Before-and-after scene images:
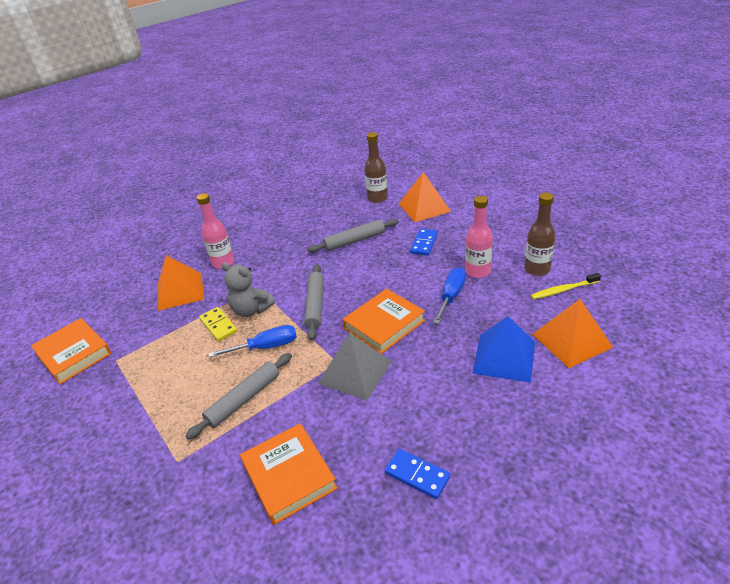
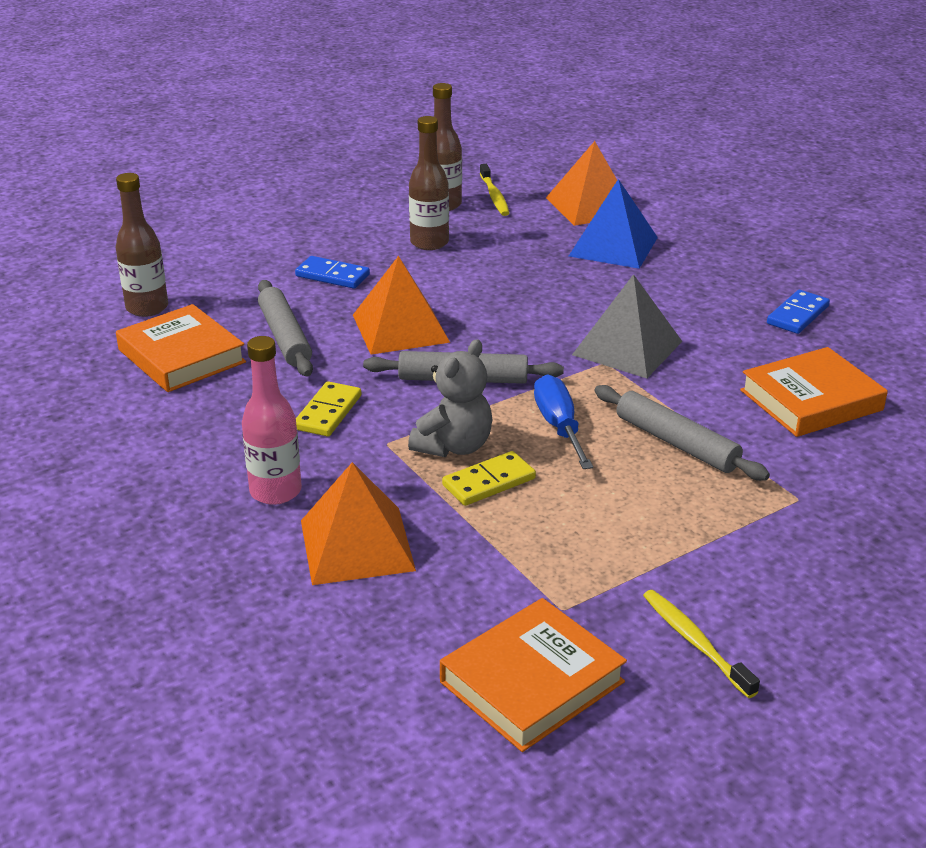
camera: 90 degrees left, 5 degrees down
(74, 410) = (695, 642): none -> yellow toothbrush
(284, 266) = (328, 412): none -> yellow domino
(384, 324) = (530, 321): orange book -> orange book (182, 356)
(424, 207) = (217, 267): orange pyramid -> orange pyramid (400, 328)
(451, 296) = (480, 266): blue screwdriver -> none
(477, 271) = (429, 243): pink bottle -> brown bottle

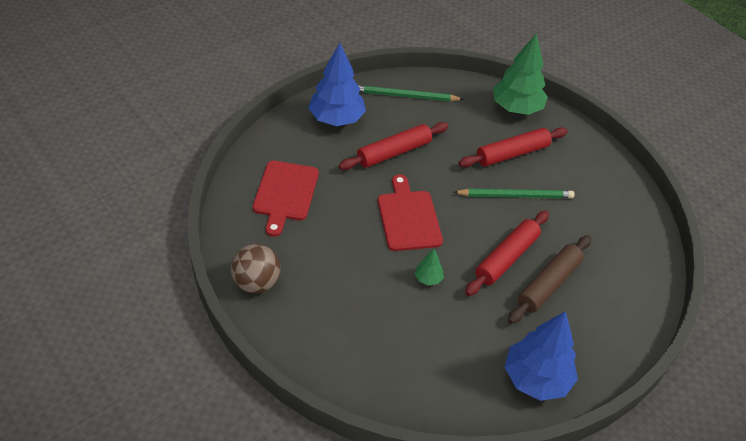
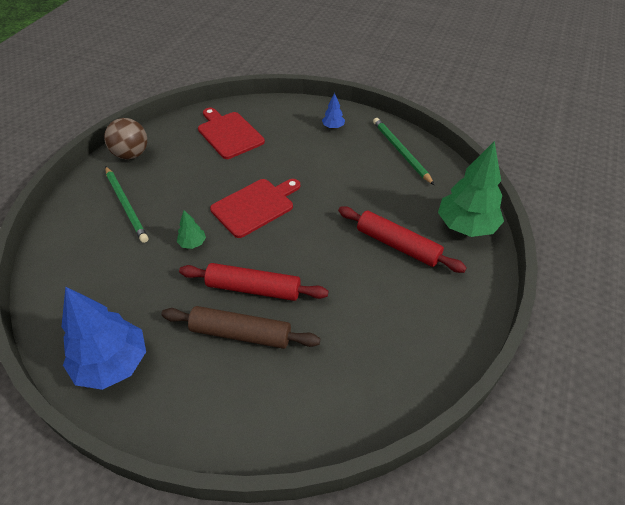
camera: 65 degrees right, 0 degrees up
(285, 194) = (229, 134): red cutting board -> red cutting board turned 75 degrees clockwise
(336, 119) = (333, 127): blue tree -> blue tree, size x0.44
(394, 152) = (325, 170): red rolling pin -> none
(515, 195) = (342, 267): green pencil -> green pencil (126, 205)

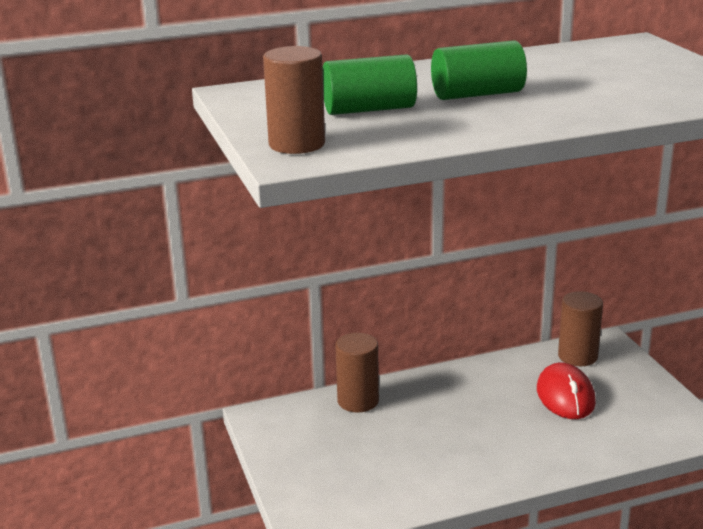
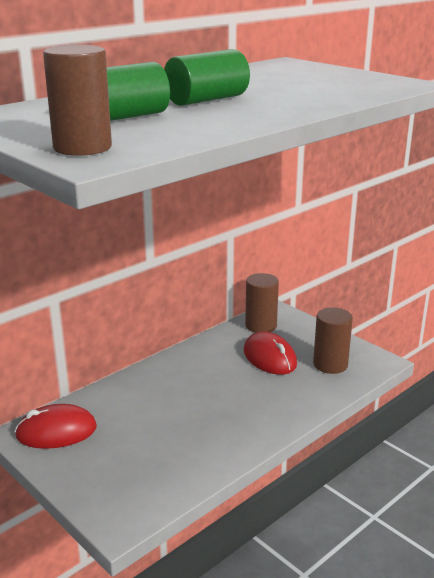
camera: 25 degrees left, 0 degrees up
(292, 422) = (56, 431): none -> red mouse
(358, 401) = (106, 399): brown cylinder -> brown cylinder (330, 364)

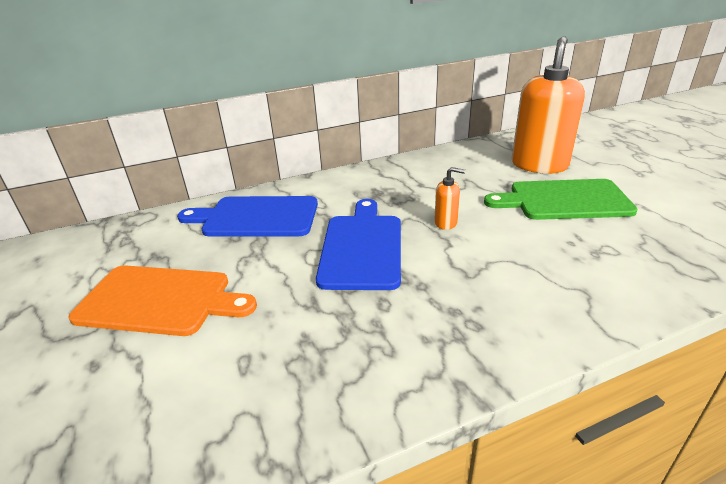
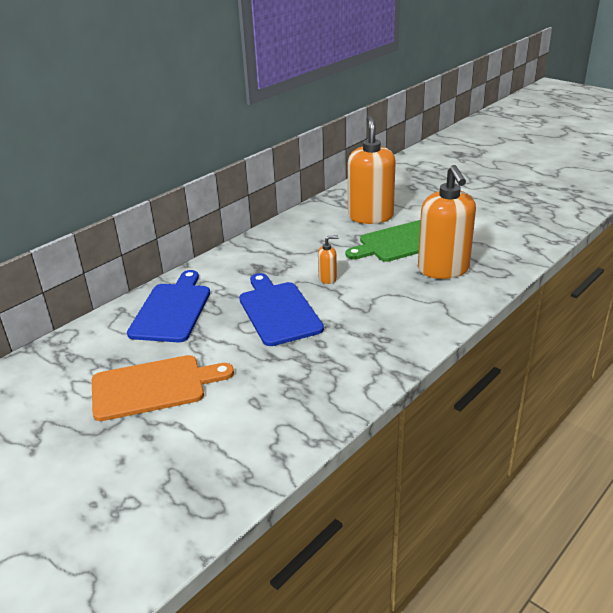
camera: 25 degrees left, 0 degrees up
(256, 217) = (172, 310): blue cutting board -> blue cutting board turned 120 degrees clockwise
(608, 247) = (443, 269): none -> orange soap dispenser

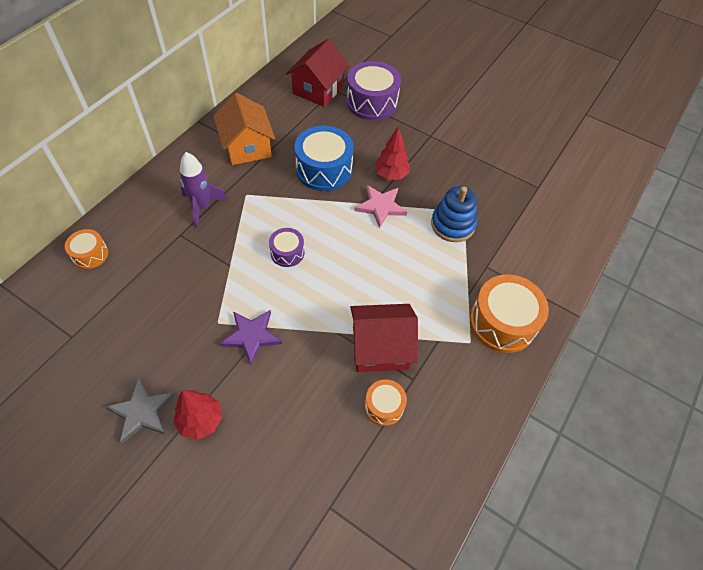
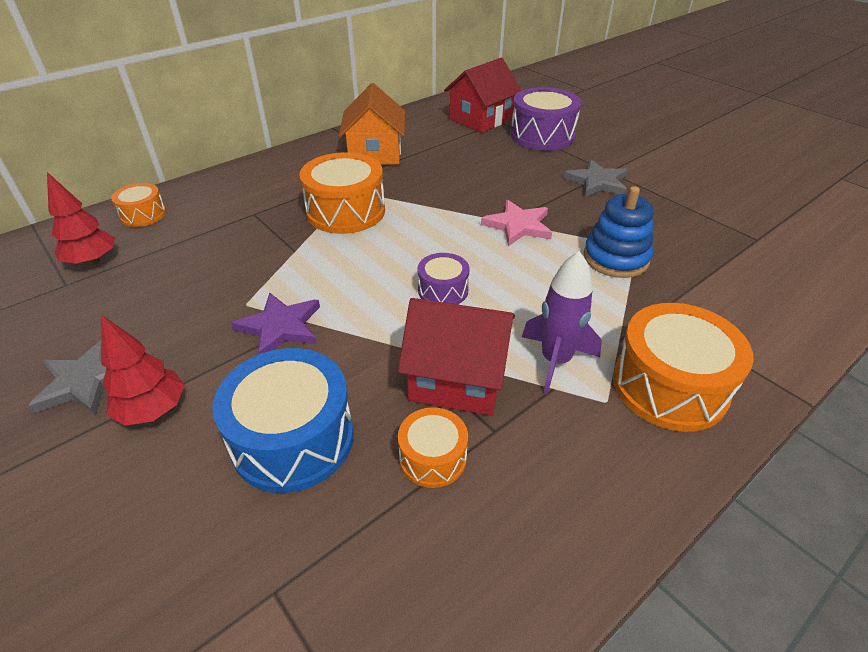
camera: 20 degrees right, 15 degrees down
(202, 207) = (294, 194): purple rocket -> purple rocket (555, 361)
(250, 217) = (346, 211): none -> orange drum
(287, 252) = (374, 250): purple drum -> purple drum (443, 290)
(324, 169) = (458, 182): blue drum -> blue drum (293, 438)
(391, 175) = (543, 198): red tree -> red tree (92, 261)
(424, 149) = (597, 182): none -> grey star

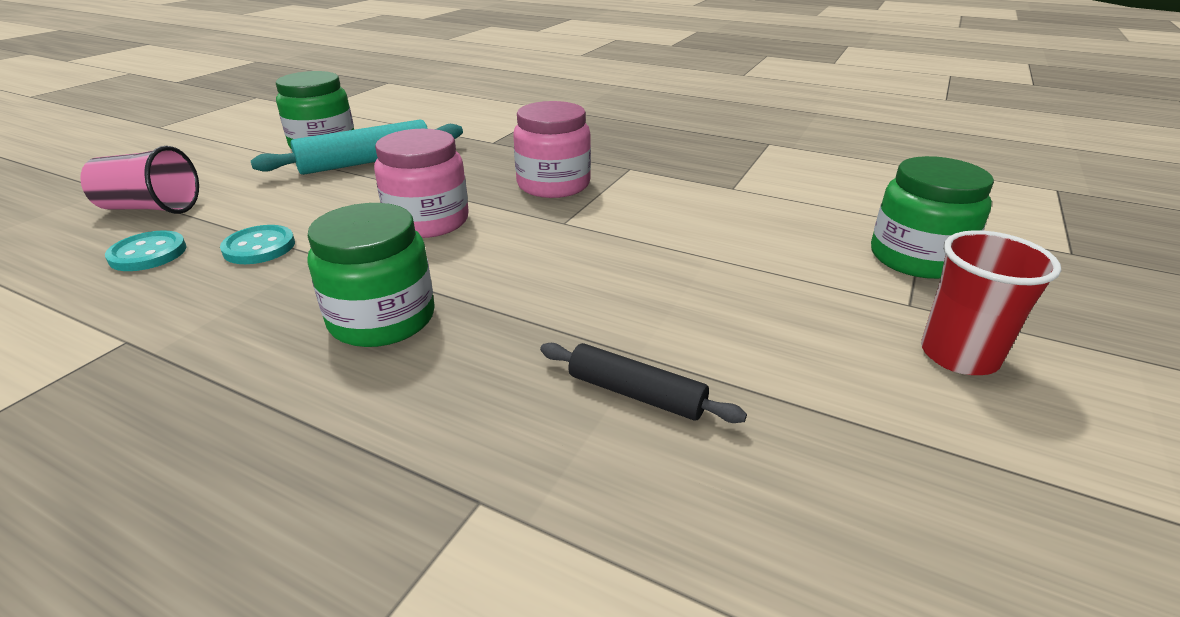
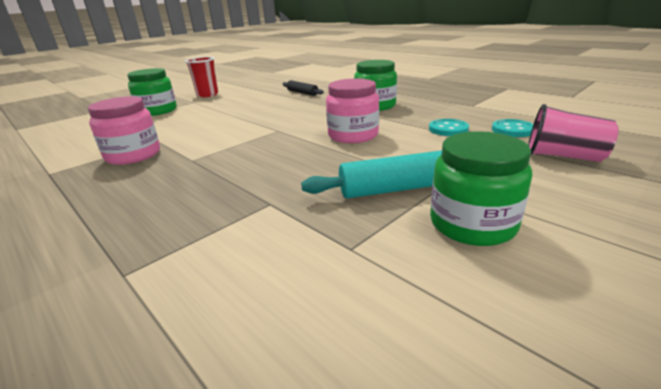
camera: 160 degrees left, 5 degrees down
(553, 185) = (260, 151): pink jar -> pink jar (133, 155)

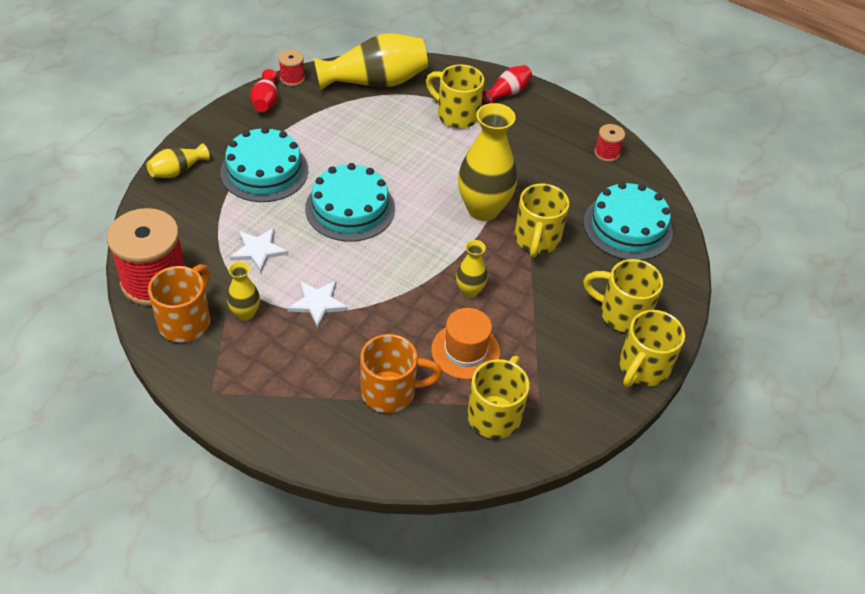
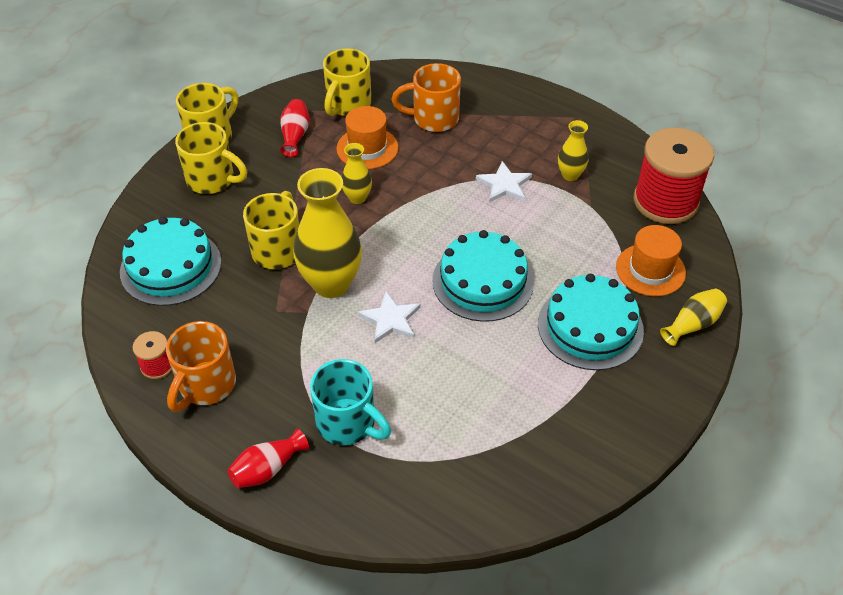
camera: 175 degrees left, 0 degrees up
(186, 321) = (622, 168): orange mug -> orange mug (206, 385)
(196, 215) = (650, 270): none -> orange hat
(258, 250) = (573, 233): white star -> white star (390, 319)
(266, 101) = (616, 438): red vase -> red vase (295, 135)
(292, 78) = (588, 486): red spool -> none
(375, 82) = (464, 484): yellow vase -> none
(456, 115) = (348, 423): yellow mug -> turquoise mug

Assignment:
The entries above should be retyped word for word, with all pictures omitted.

Written solution:
camera: 90 degrees left, 5 degrees down
(74, 410) = (695, 642): none -> yellow toothbrush
(284, 266) = (328, 412): none -> yellow domino
(384, 324) = (530, 321): orange book -> orange book (182, 356)
(424, 207) = (217, 267): orange pyramid -> orange pyramid (400, 328)
(451, 296) = (480, 266): blue screwdriver -> none
(477, 271) = (429, 243): pink bottle -> brown bottle

camera: 65 degrees right, 0 degrees up
(285, 194) = (229, 134): red cutting board -> red cutting board turned 75 degrees clockwise
(336, 119) = (333, 127): blue tree -> blue tree, size x0.44
(394, 152) = (325, 170): red rolling pin -> none
(515, 195) = (342, 267): green pencil -> green pencil (126, 205)

camera: 25 degrees left, 0 degrees up
(292, 422) = (56, 431): none -> red mouse
(358, 401) = (106, 399): brown cylinder -> brown cylinder (330, 364)

camera: 25 degrees left, 0 degrees up
(256, 217) = (172, 310): blue cutting board -> blue cutting board turned 120 degrees clockwise
(608, 247) = (443, 269): none -> orange soap dispenser

camera: 20 degrees right, 15 degrees down
(202, 207) = (294, 194): purple rocket -> purple rocket (555, 361)
(250, 217) = (346, 211): none -> orange drum
(287, 252) = (374, 250): purple drum -> purple drum (443, 290)
(324, 169) = (458, 182): blue drum -> blue drum (293, 438)
(391, 175) = (543, 198): red tree -> red tree (92, 261)
(424, 149) = (597, 182): none -> grey star

camera: 160 degrees left, 5 degrees down
(553, 185) = (260, 151): pink jar -> pink jar (133, 155)

camera: 175 degrees left, 0 degrees up
(186, 321) = (622, 168): orange mug -> orange mug (206, 385)
(196, 215) = (650, 270): none -> orange hat
(258, 250) = (573, 233): white star -> white star (390, 319)
(266, 101) = (616, 438): red vase -> red vase (295, 135)
(292, 78) = (588, 486): red spool -> none
(375, 82) = (464, 484): yellow vase -> none
(456, 115) = (348, 423): yellow mug -> turquoise mug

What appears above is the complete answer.